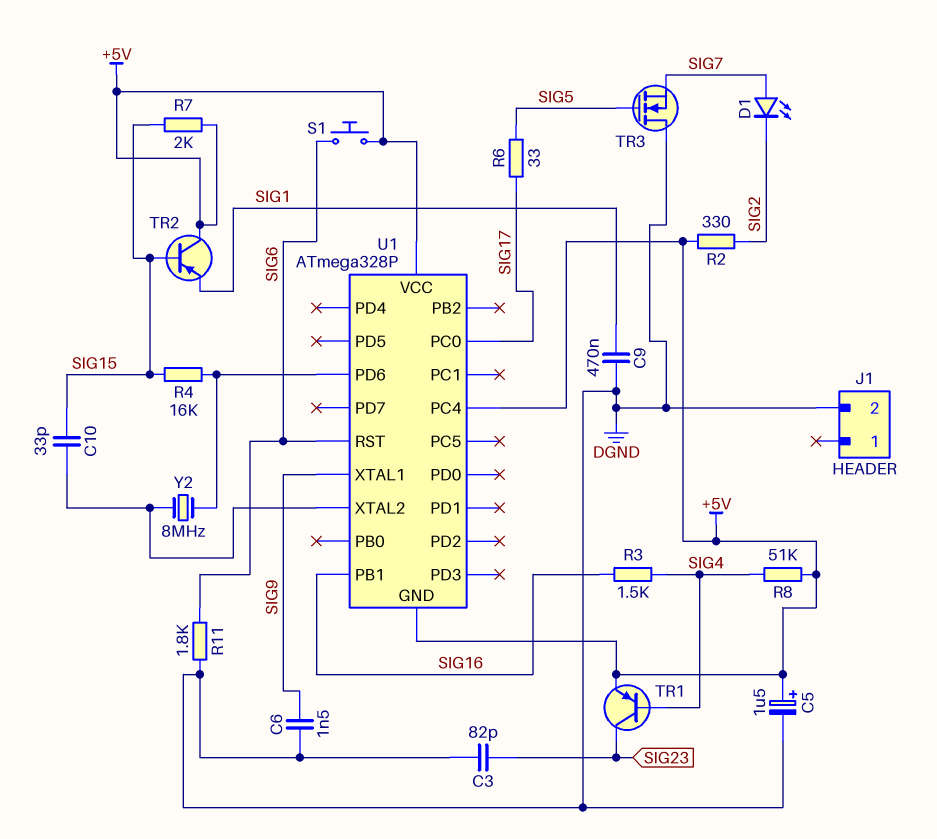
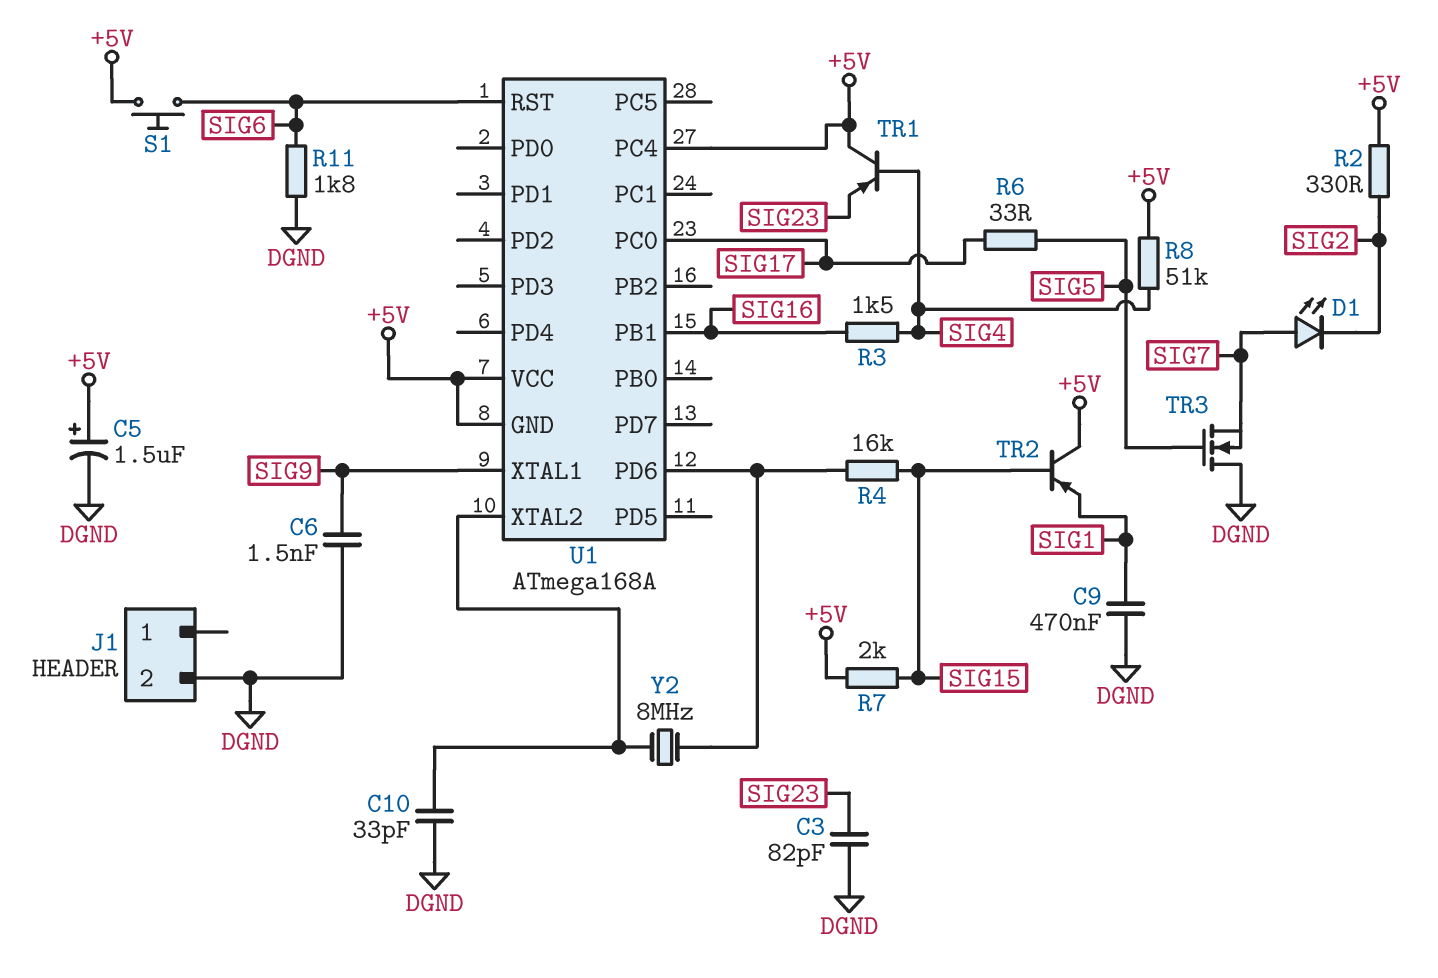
C10: 33pF (SIG15, U1/XTAL2) -> 33pF (DGND, U1/XTAL2)
TR1: PNP (B SIG4, C SIG23, E +5V) -> PNP (B SIG4, C +5V, E SIG23)
U1: ATmega328P -> ATmega168A

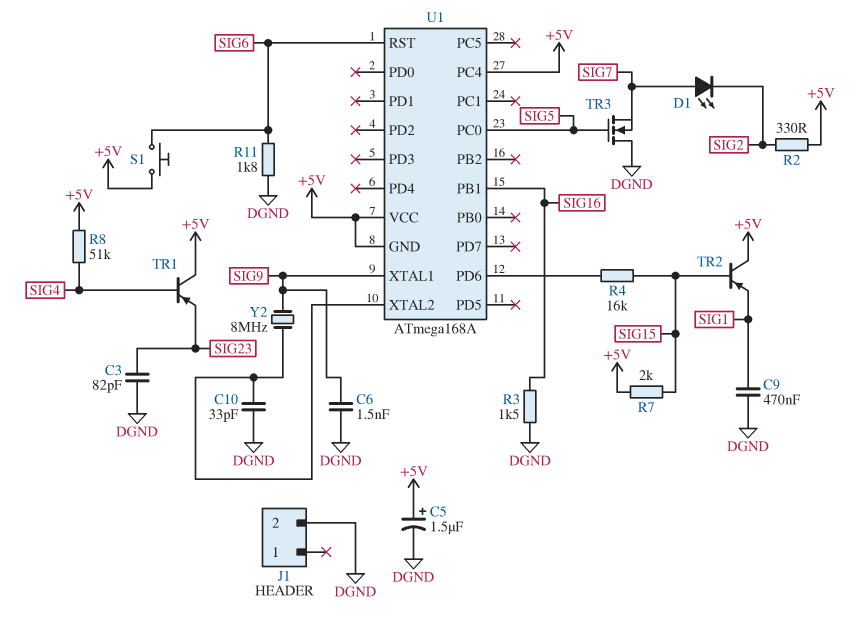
R3: 1.5k (SIG4, SIG16) -> 1.5k (DGND, SIG16)
R6: 33 (SIG5, SIG17) -> none
U1 pin PC0: SIG17 -> SIG5
Y2: 8MHz (U1/PD6, U1/XTAL2) -> 8MHz (SIG9, U1/XTAL2)

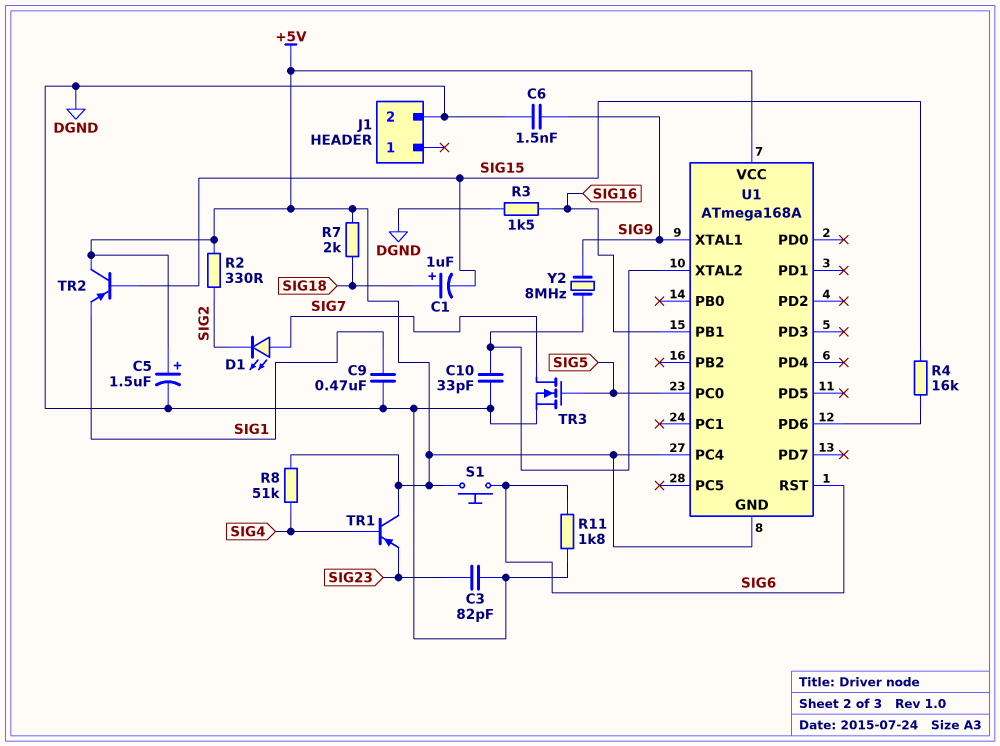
C1: none -> 1uF (plus SIG18, minus SIG15)
R7: 2k (+5V, SIG15) -> 2k (+5V, SIG18)
TR3: NMOS (G SIG5, D DGND, S SIG7) -> NMOS (G SIG5, D SIG7, S DGND)

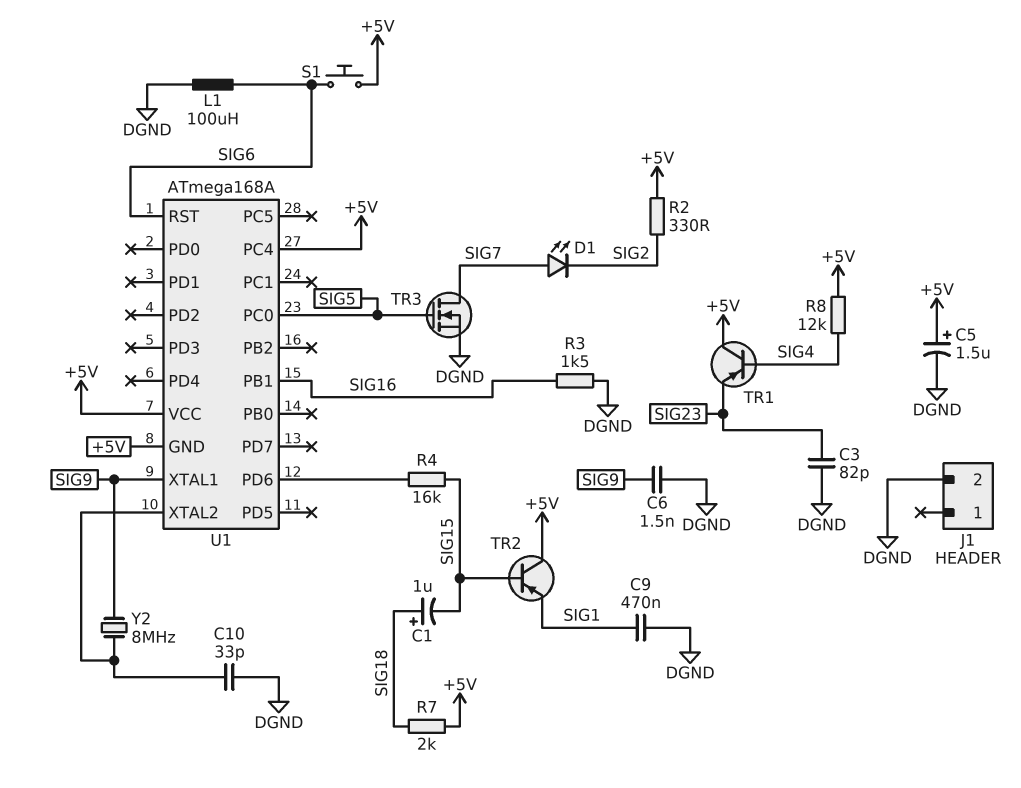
L1: none -> 100uH (DGND, SIG6)
R8: 51k (+5V, SIG4) -> 12k (+5V, SIG4)
R11: 1.8k (DGND, SIG6) -> none

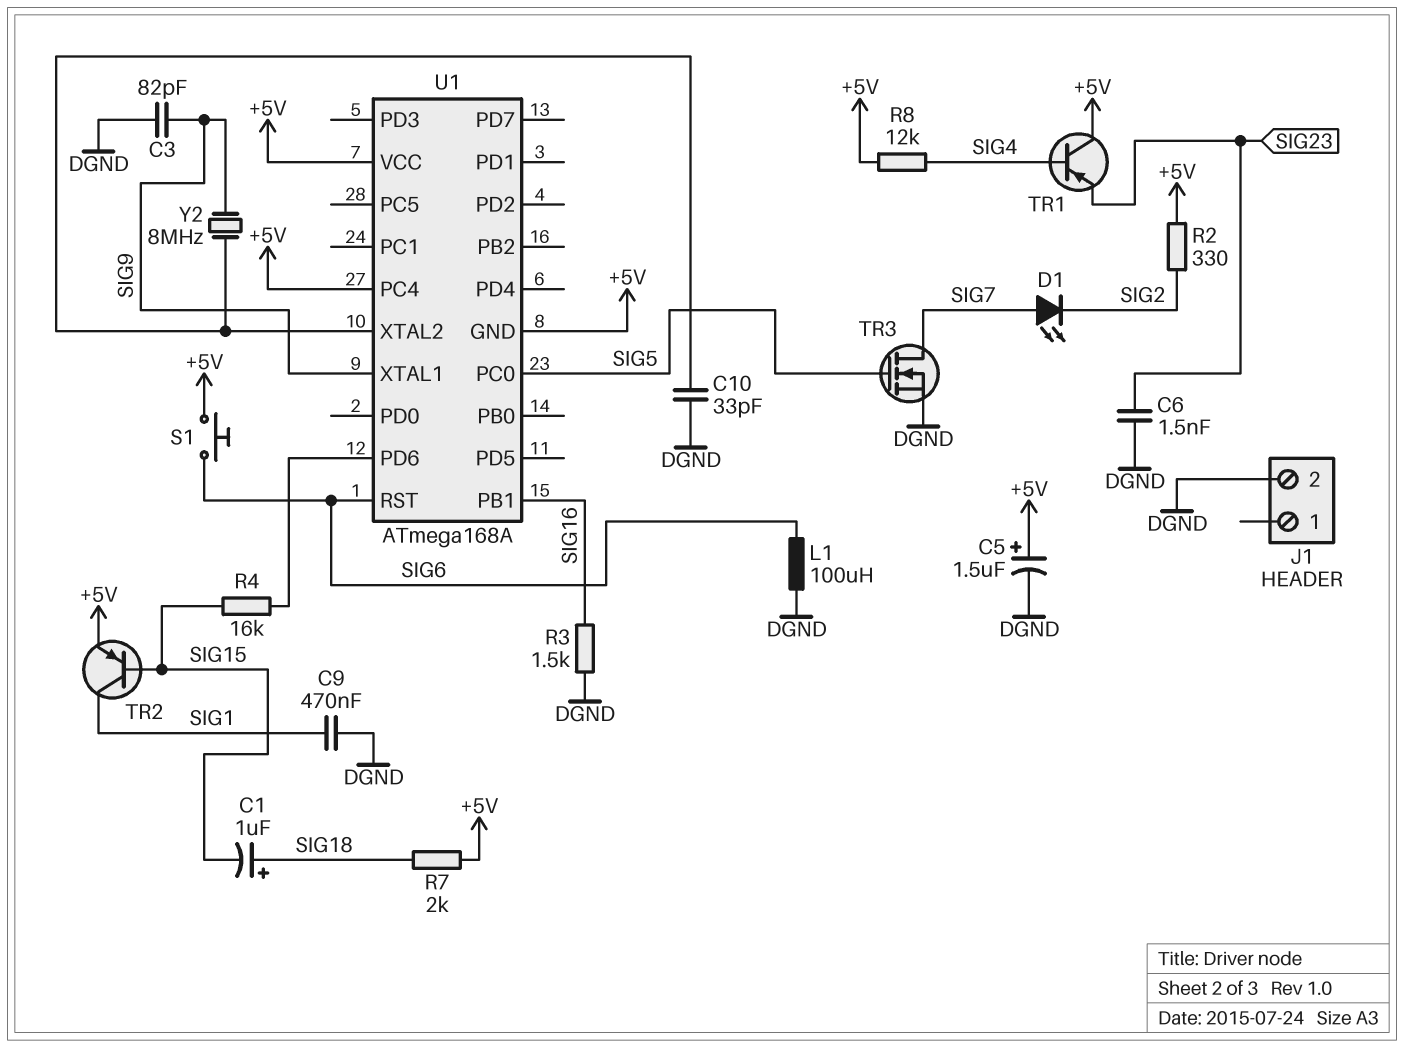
C3: 82pF (DGND, SIG23) -> 82pF (DGND, SIG9)
C6: 1.5nF (DGND, SIG9) -> 1.5nF (DGND, SIG23)
TR2: PNP (B SIG15, C +5V, E SIG1) -> PNP (B SIG15, C SIG1, E +5V)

◆ ◆ ◆ ◆ ◆ ◆ ◆

DIRECTIONS FOR THIS TASK |
Keeping every word as it is, write out all the data and omit the pictures.

ANSWER BOX |
C10: 33pF (SIG15, U1/XTAL2) -> 33pF (DGND, U1/XTAL2)
TR1: PNP (B SIG4, C SIG23, E +5V) -> PNP (B SIG4, C +5V, E SIG23)
U1: ATmega328P -> ATmega168A

R3: 1.5k (SIG4, SIG16) -> 1.5k (DGND, SIG16)
R6: 33 (SIG5, SIG17) -> none
U1 pin PC0: SIG17 -> SIG5
Y2: 8MHz (U1/PD6, U1/XTAL2) -> 8MHz (SIG9, U1/XTAL2)

C1: none -> 1uF (plus SIG18, minus SIG15)
R7: 2k (+5V, SIG15) -> 2k (+5V, SIG18)
TR3: NMOS (G SIG5, D DGND, S SIG7) -> NMOS (G SIG5, D SIG7, S DGND)

L1: none -> 100uH (DGND, SIG6)
R8: 51k (+5V, SIG4) -> 12k (+5V, SIG4)
R11: 1.8k (DGND, SIG6) -> none

C3: 82pF (DGND, SIG23) -> 82pF (DGND, SIG9)
C6: 1.5nF (DGND, SIG9) -> 1.5nF (DGND, SIG23)
TR2: PNP (B SIG15, C +5V, E SIG1) -> PNP (B SIG15, C SIG1, E +5V)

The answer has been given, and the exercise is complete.